Lines containing the word "star" are to be copied from the data below.
(Materials provided begins)
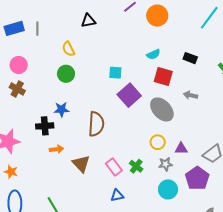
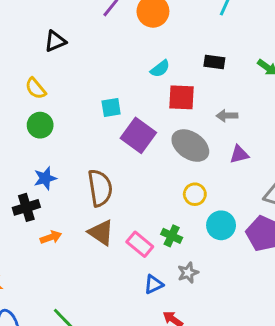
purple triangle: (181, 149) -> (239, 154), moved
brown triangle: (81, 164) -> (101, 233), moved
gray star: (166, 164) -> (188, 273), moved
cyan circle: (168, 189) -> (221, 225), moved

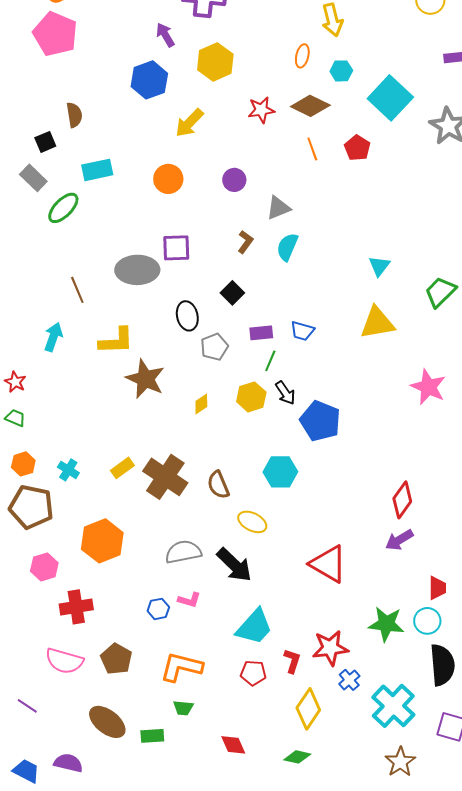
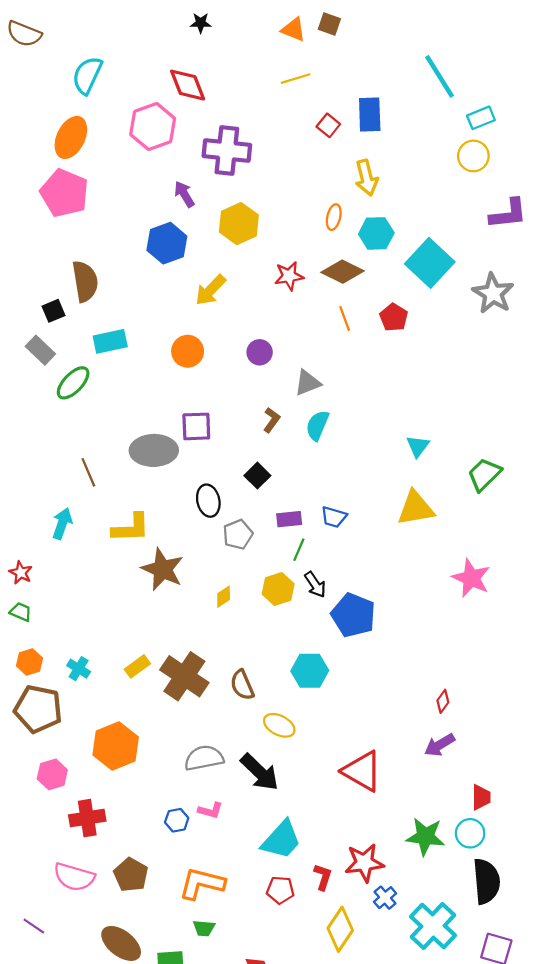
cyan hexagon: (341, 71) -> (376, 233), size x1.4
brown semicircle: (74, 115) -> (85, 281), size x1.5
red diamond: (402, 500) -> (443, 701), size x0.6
(Materials provided ends)
(Materials provided begins)
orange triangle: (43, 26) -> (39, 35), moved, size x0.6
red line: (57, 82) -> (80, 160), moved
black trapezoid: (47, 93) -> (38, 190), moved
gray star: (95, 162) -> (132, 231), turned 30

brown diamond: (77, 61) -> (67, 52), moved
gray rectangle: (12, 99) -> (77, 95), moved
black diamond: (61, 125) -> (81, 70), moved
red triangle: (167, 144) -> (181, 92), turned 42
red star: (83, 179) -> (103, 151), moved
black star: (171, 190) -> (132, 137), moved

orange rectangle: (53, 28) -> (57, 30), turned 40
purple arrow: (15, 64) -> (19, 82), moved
(Materials provided ends)
(Materials provided begins)
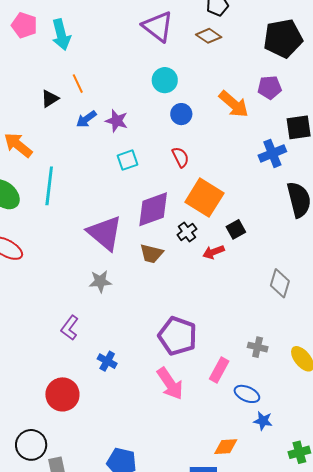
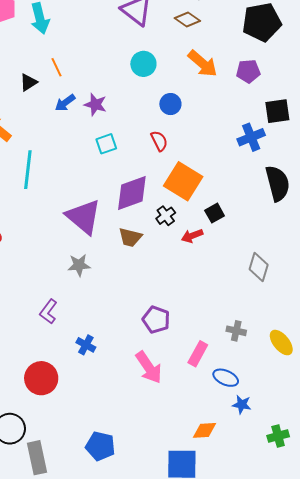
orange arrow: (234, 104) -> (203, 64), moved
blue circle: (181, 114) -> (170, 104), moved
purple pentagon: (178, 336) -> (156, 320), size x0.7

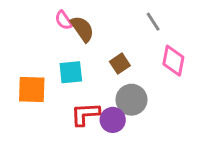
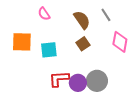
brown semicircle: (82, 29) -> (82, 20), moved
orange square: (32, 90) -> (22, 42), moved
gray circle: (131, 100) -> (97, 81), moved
(Materials provided ends)
> _The completed task_:
gray star: (166, 164) -> (188, 273), moved
gray star: (95, 162) -> (132, 231), turned 30
red star: (83, 179) -> (103, 151), moved
black star: (171, 190) -> (132, 137), moved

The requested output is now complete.